— Data shown —
>>>
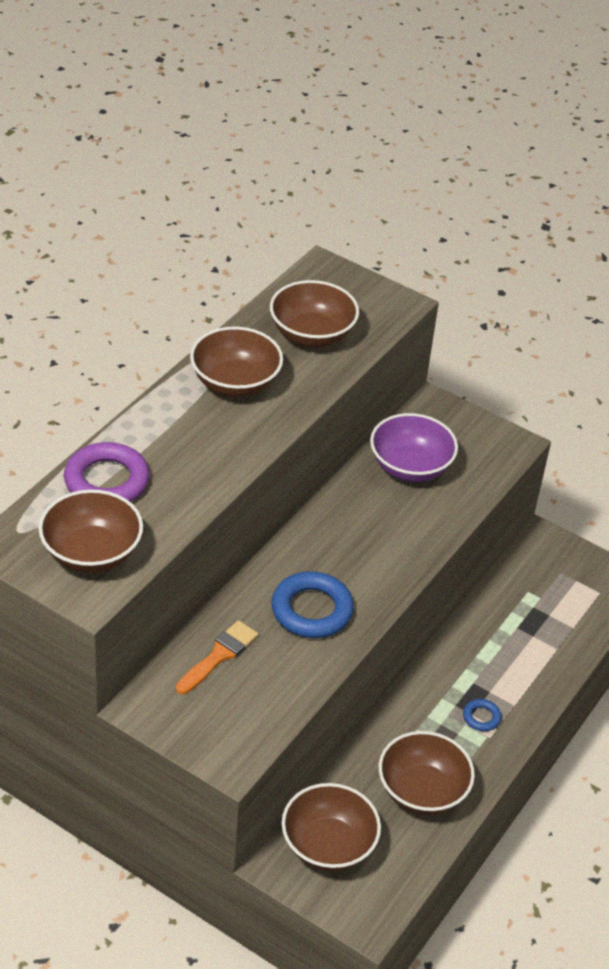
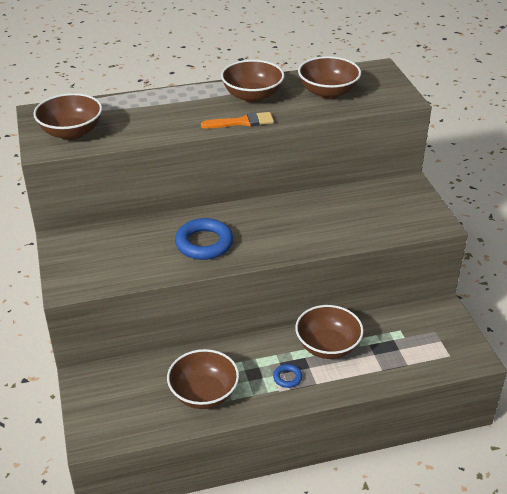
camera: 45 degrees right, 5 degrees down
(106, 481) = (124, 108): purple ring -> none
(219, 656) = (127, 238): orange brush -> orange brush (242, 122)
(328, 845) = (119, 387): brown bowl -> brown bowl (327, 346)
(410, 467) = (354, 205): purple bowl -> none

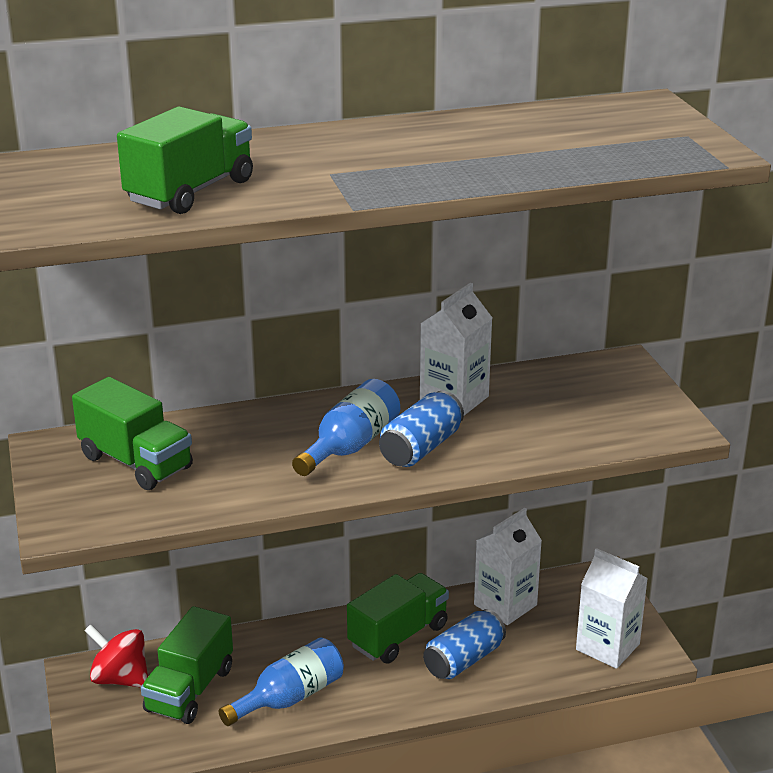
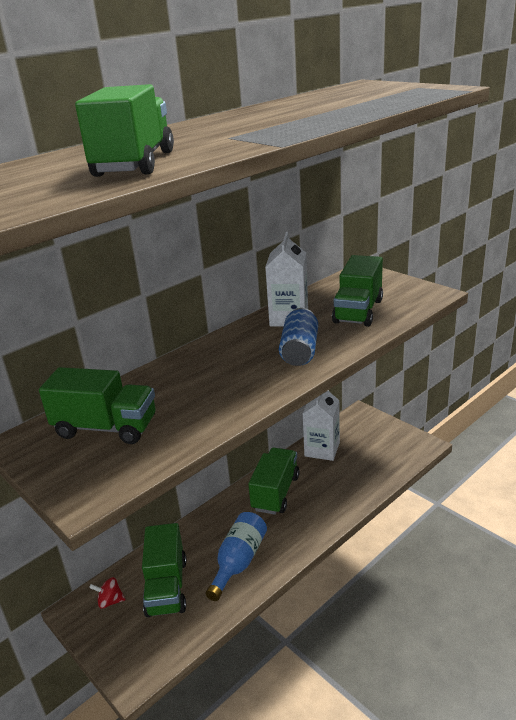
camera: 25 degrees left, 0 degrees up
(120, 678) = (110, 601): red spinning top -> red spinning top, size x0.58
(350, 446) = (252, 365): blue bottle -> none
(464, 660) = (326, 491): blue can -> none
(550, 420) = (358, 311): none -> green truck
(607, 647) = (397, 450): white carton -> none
<<<
— Exercise prompt —
Going through the data above, return each line with the word "purple".

— Response box —
(106, 481) = (124, 108): purple ring -> none
(410, 467) = (354, 205): purple bowl -> none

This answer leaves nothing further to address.